> [Work request] Your answer consists of the lines in the data that contain "black". Copy each of them.
____ Records shown
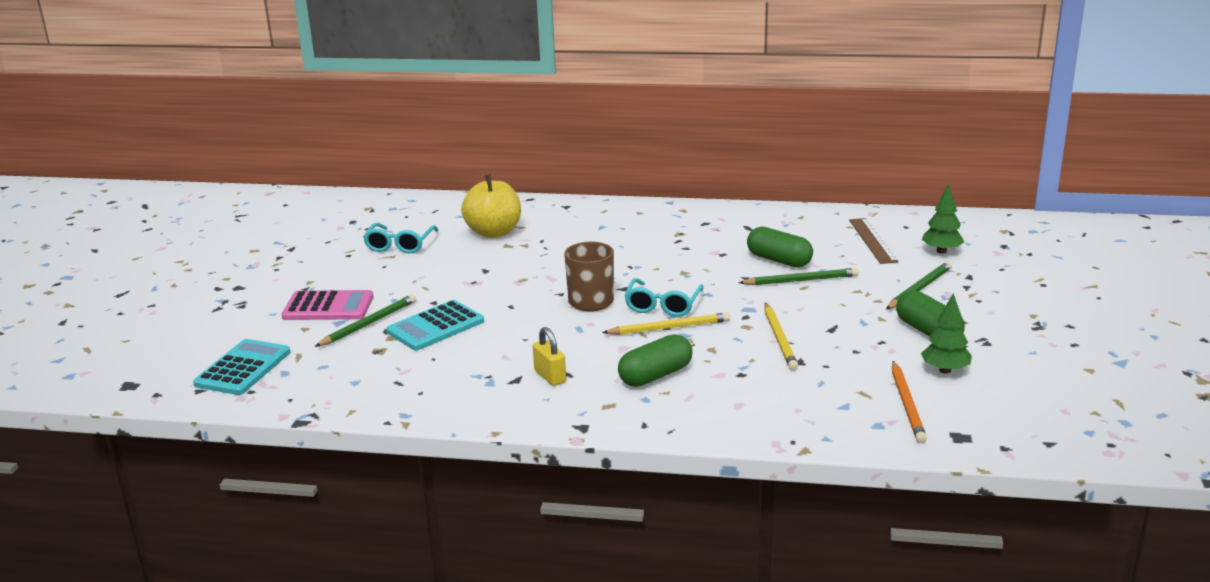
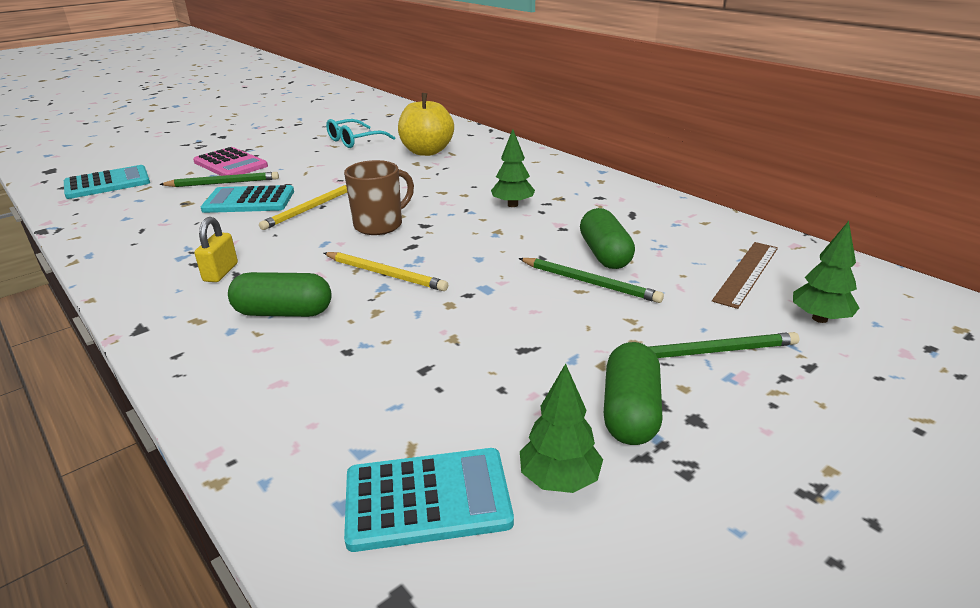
camera: 40 degrees right, 5 degrees up
(657, 250) = (512, 205): none -> green tree
(663, 305) = (422, 252): turquoise glasses -> none
(779, 339) = (453, 333): yellow pencil -> yellow pencil (310, 209)
(907, 404) = (427, 499): orange pencil -> turquoise calculator

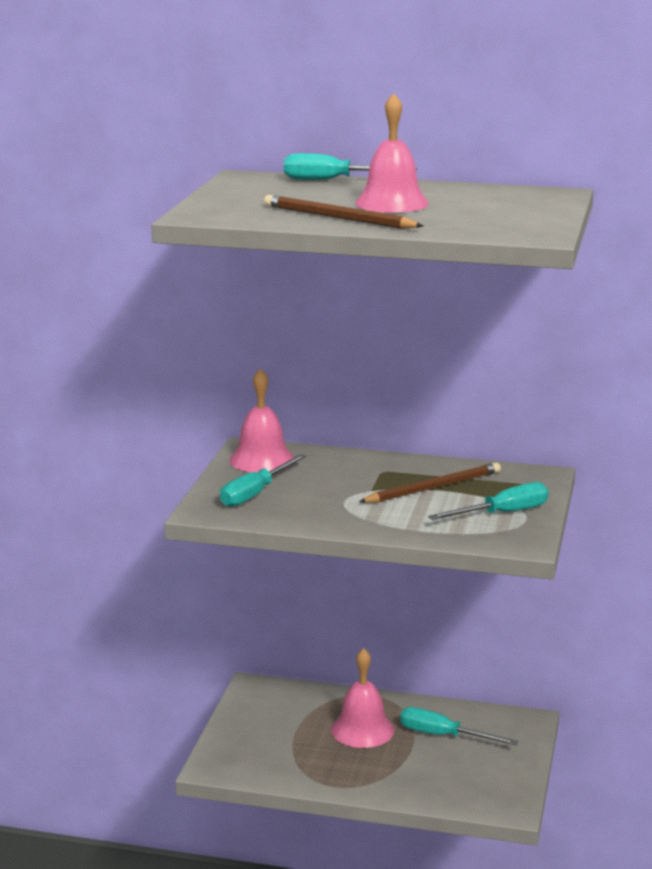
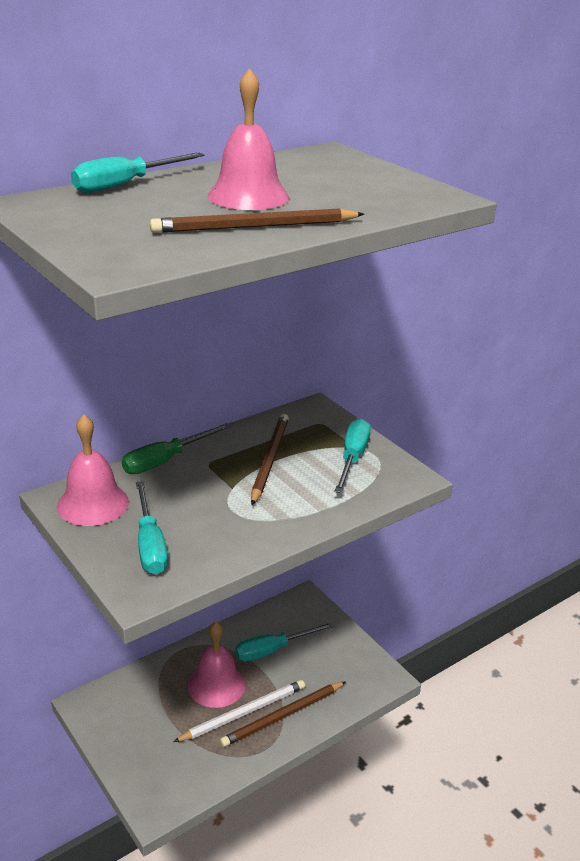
camera: 50 degrees left, 10 degrees up
(355, 757) = (244, 713): none -> white pencil
(356, 458) = (165, 460): none -> green screwdriver
(382, 777) = (282, 716): none -> brown pencil

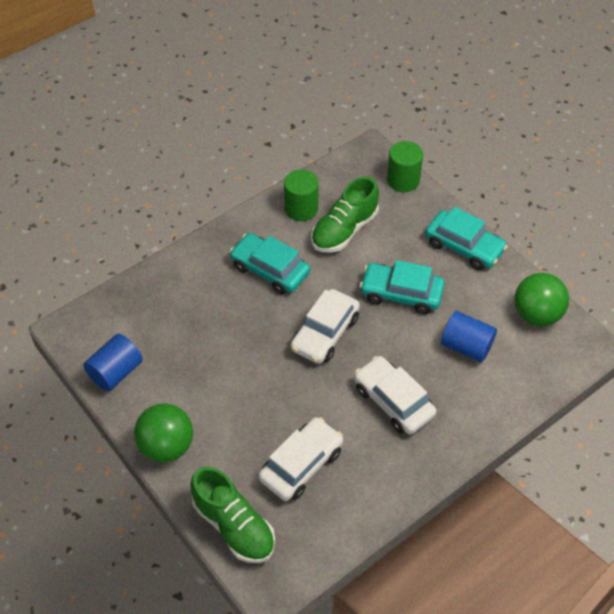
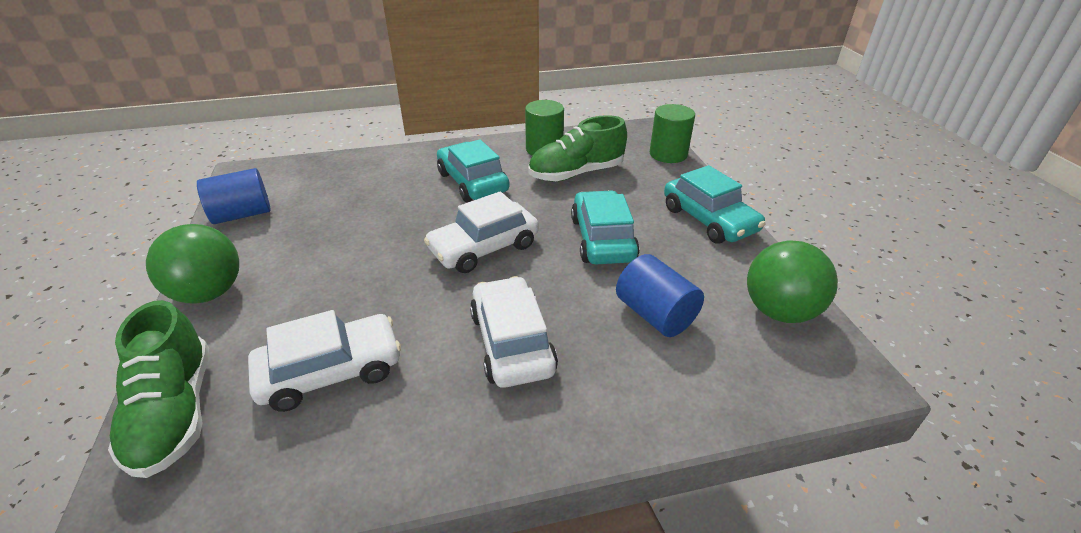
camera: 25 degrees right, 15 degrees down
(401, 294) = (602, 239): turquoise car -> turquoise car turned 45 degrees clockwise

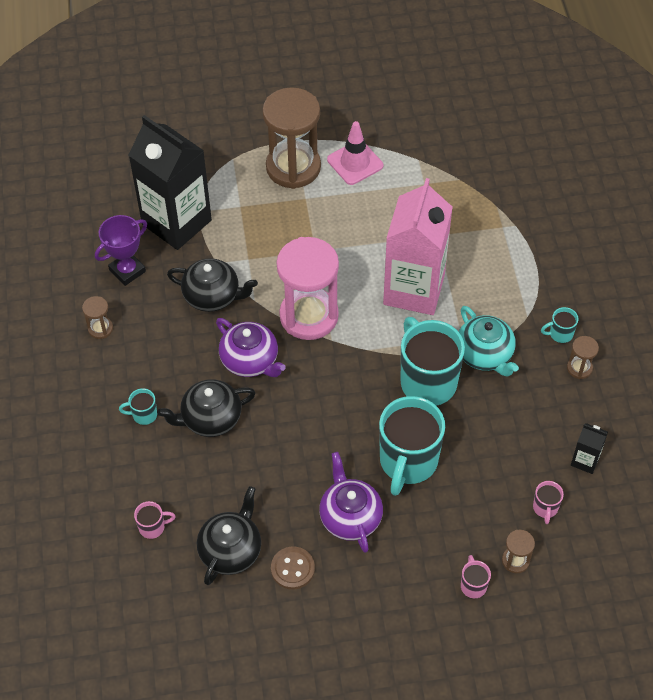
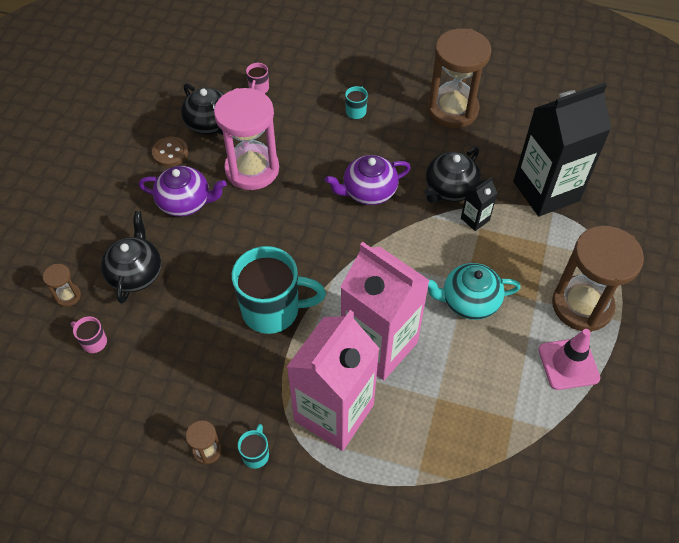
camera: 115 degrees right, 0 degrees up
(100, 328) = (452, 110): brown hourglass -> brown hourglass, size x2.35
(127, 271) = (505, 142): purple trophy -> none
(210, 418) = (328, 148): black teapot -> black teapot (136, 273)
(309, 316) = (392, 249): pink hourglass -> pink hourglass (252, 169)
(408, 462) = (205, 260): turquoise mug -> none
(473, 585) = (72, 257): pink mug -> none
(485, 354) = (272, 371): turquoise teapot -> turquoise teapot (469, 301)
(492, 297) = (334, 412): none -> pink carton
(585, 460) = (112, 399): black carton -> black carton (475, 219)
________
> [Result of this task]
(210, 418) = (328, 148): black teapot -> black teapot (136, 273)
(585, 460) = (112, 399): black carton -> black carton (475, 219)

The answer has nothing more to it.